- Exercise aim -
Beneath this line is the data. Output exactly the lines from the line with "turquoise flower pot" to the line with "turquoise bucket [434,35,498,123]", both ends included, and nothing more.

----------

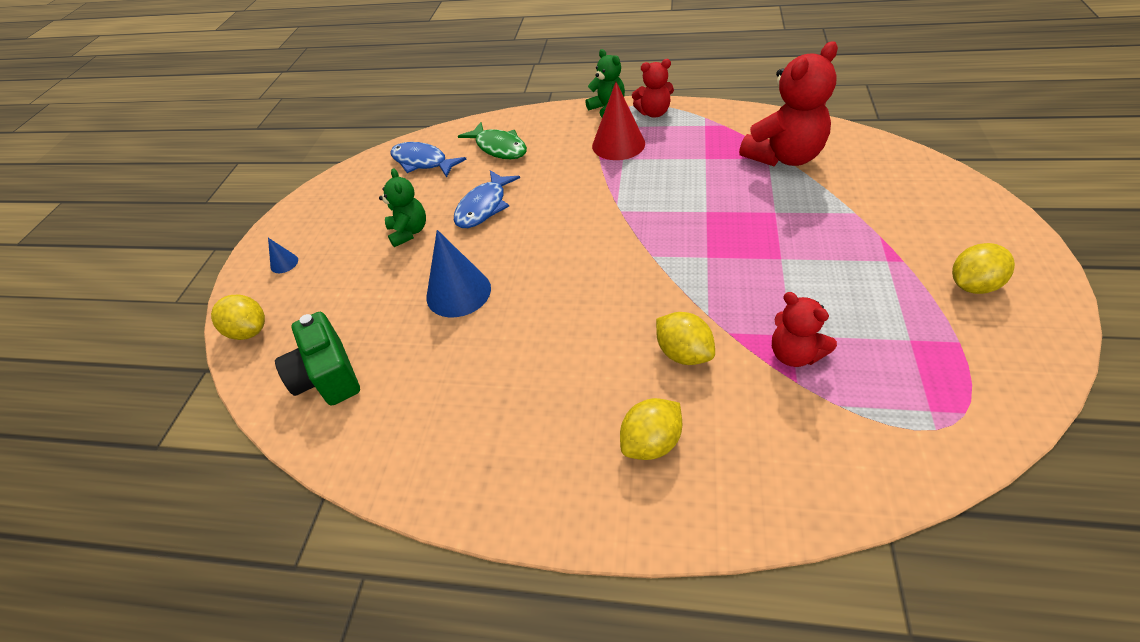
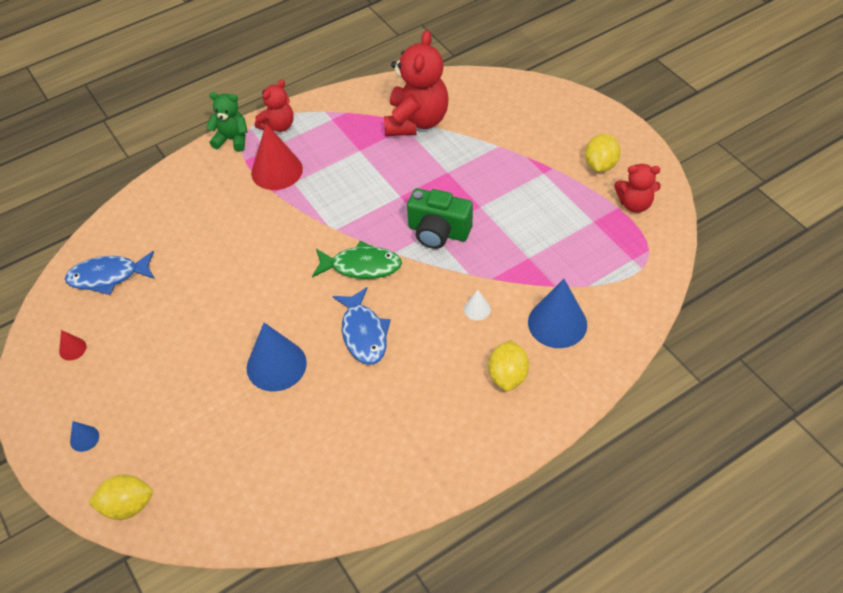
camera: 45 degrees left, 5 degrees up
green camera [275,312,360,406] -> green camera moved to [407,188,473,249]
green teddy bear [379,168,426,247] -> none
blue fish [454,170,520,228] -> blue fish moved to [333,287,391,365]
green fish [458,122,527,159] -> green fish moved to [312,241,402,279]
yellow lemon [656,312,715,365] -> white cone [464,290,491,320]
red teddy bear [772,292,837,367] -> red teddy bear moved to [615,164,661,213]
none -> red cone [59,330,86,361]
none -> blue cone [528,279,587,348]

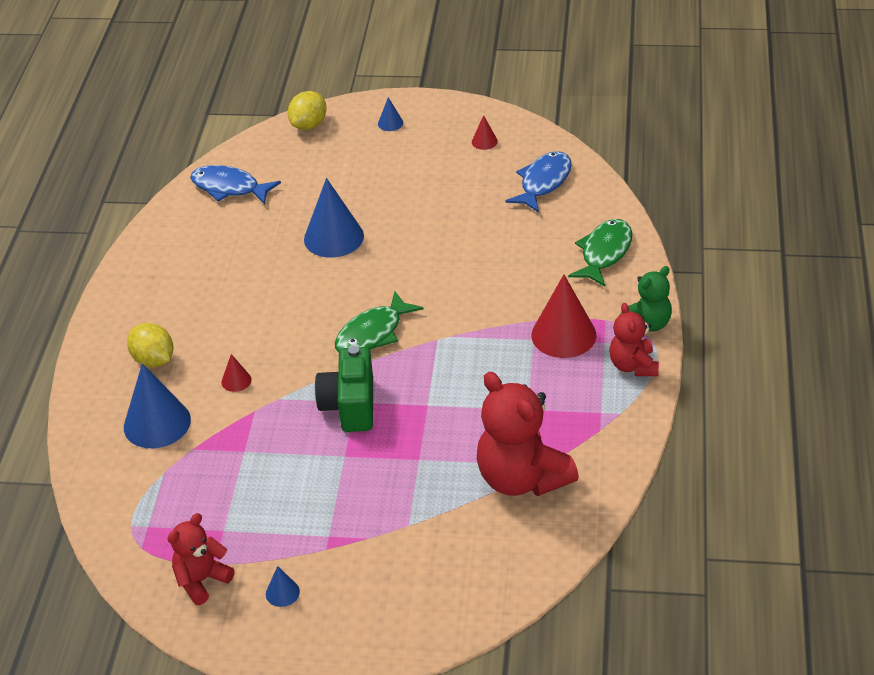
camera: 130 degrees right, 10 degrees down
blue fish [333,287,391,365] -> blue fish moved to [190,165,281,205]
green camera [407,188,473,249] -> green camera turned 60 degrees counterclockwise [315,346,373,432]
white cone [464,290,491,320] -> red cone [221,354,251,392]
yellow lemon [585,134,621,172] -> blue cone [266,566,300,607]
none -> green fish [568,219,632,287]

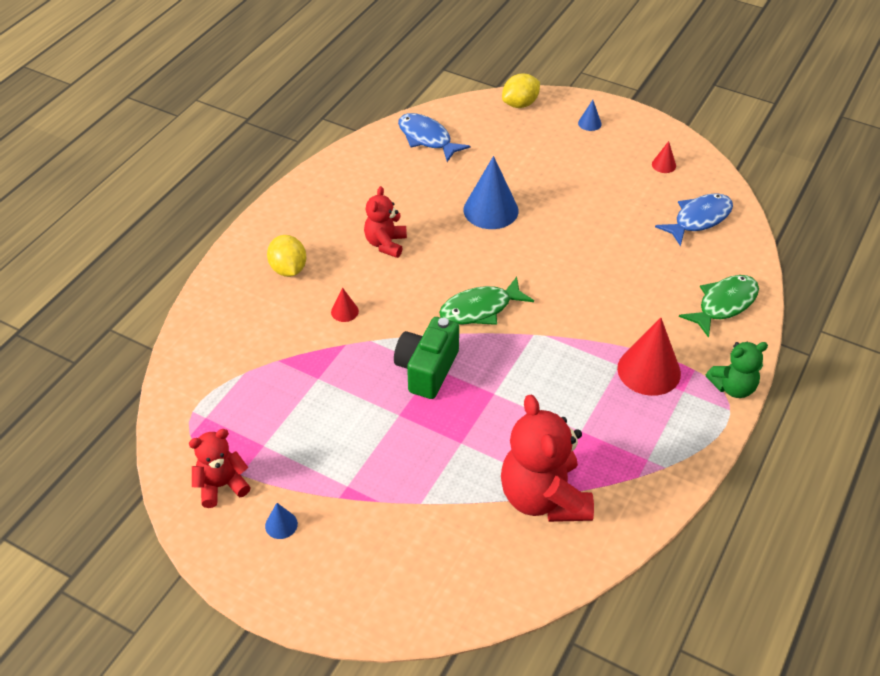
camera: 20 degrees right, 5 degrees up
blue cone [124,363,191,448] -> none
red teddy bear [609,303,659,376] -> red teddy bear moved to [364,186,407,258]

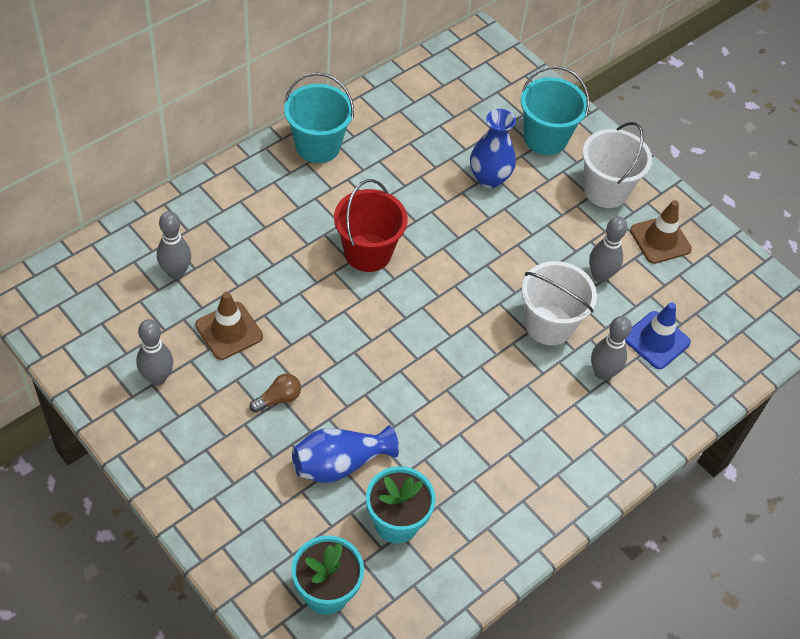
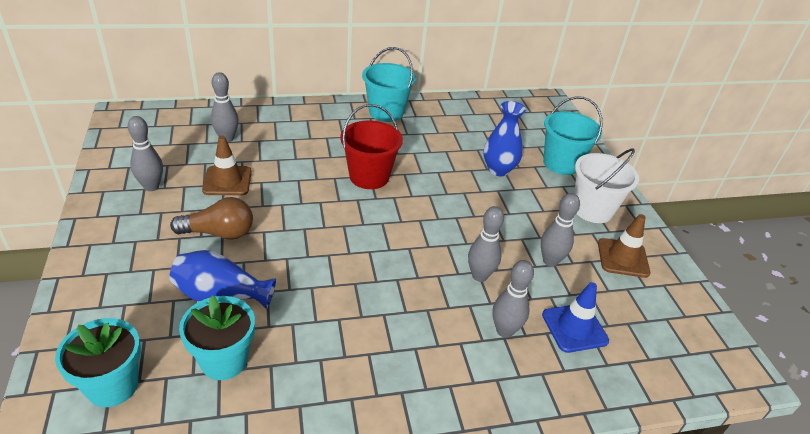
camera: 30 degrees right, 15 degrees down
brown light bulb [249,374,301,413] -> brown light bulb [170,197,253,240], size x1.66
white bucket [522,261,597,346] -> grey bowling pin [468,206,504,282]

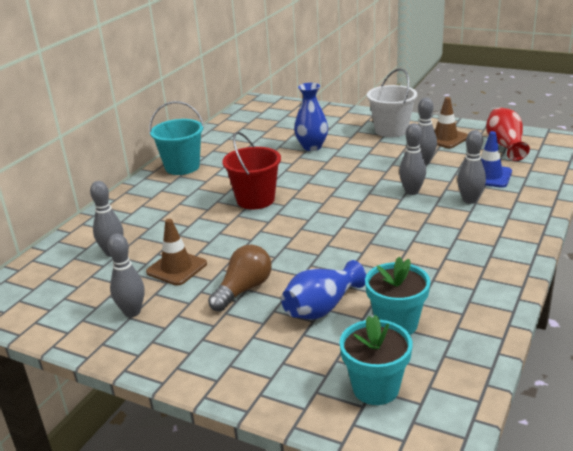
camera: 45 degrees left, 10 degrees down
turquoise bucket [543,96,602,175] -> none
none -> red vase [486,108,530,161]

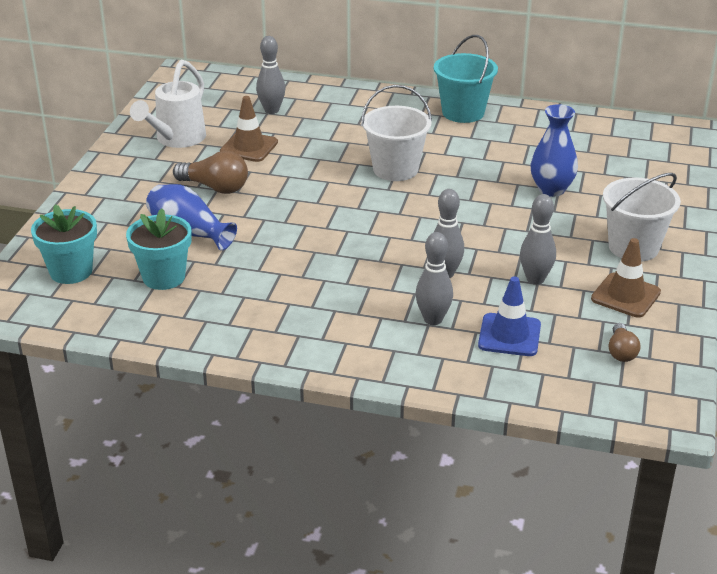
camera: 75 degrees right, 5 degrees up
grey bowling pin [107,234,145,317] -> white watering can [130,60,206,148]
red bucket [222,132,281,209] -> white bucket [361,85,432,181]
red vase [486,108,530,161] -> brown light bulb [609,323,641,362]

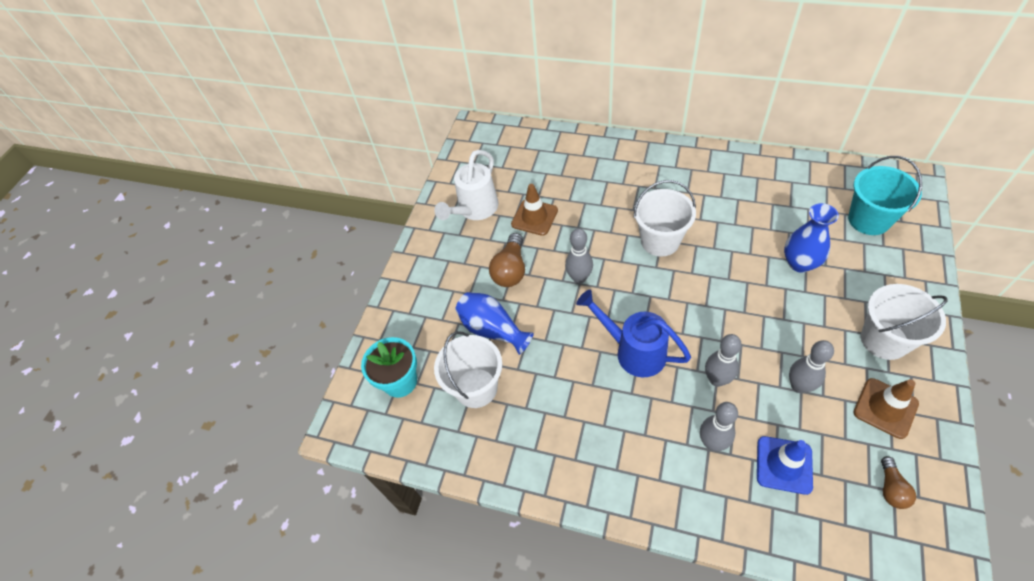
camera: 10 degrees right, 20 degrees up
turquoise flower pot [126,208,192,290] -> white bucket [434,331,502,408]
brown light bulb [173,151,248,194] -> brown light bulb turned 75 degrees clockwise [489,233,525,287]
grey bowling pin [256,36,285,114] -> grey bowling pin moved to [565,228,593,284]
turquoise bucket [434,35,498,123] -> turquoise bucket moved to [848,156,922,235]
none -> blue watering can [576,290,691,377]

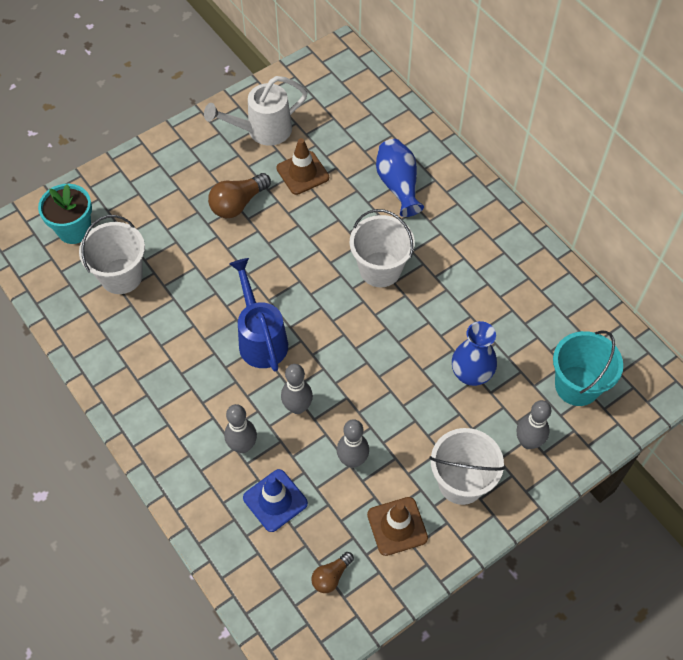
camera: 30 degrees right, 5 degrees up
blue vase [455,292,534,355] -> blue vase moved to [376,139,424,217]
grey bowling pin [565,228,593,284] -> grey bowling pin moved to [517,400,551,449]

----------

- Output for this exercise -
turquoise flower pot [126,208,192,290] -> white bucket [434,331,502,408]
brown light bulb [173,151,248,194] -> brown light bulb turned 75 degrees clockwise [489,233,525,287]
grey bowling pin [256,36,285,114] -> grey bowling pin moved to [565,228,593,284]
turquoise bucket [434,35,498,123] -> turquoise bucket moved to [848,156,922,235]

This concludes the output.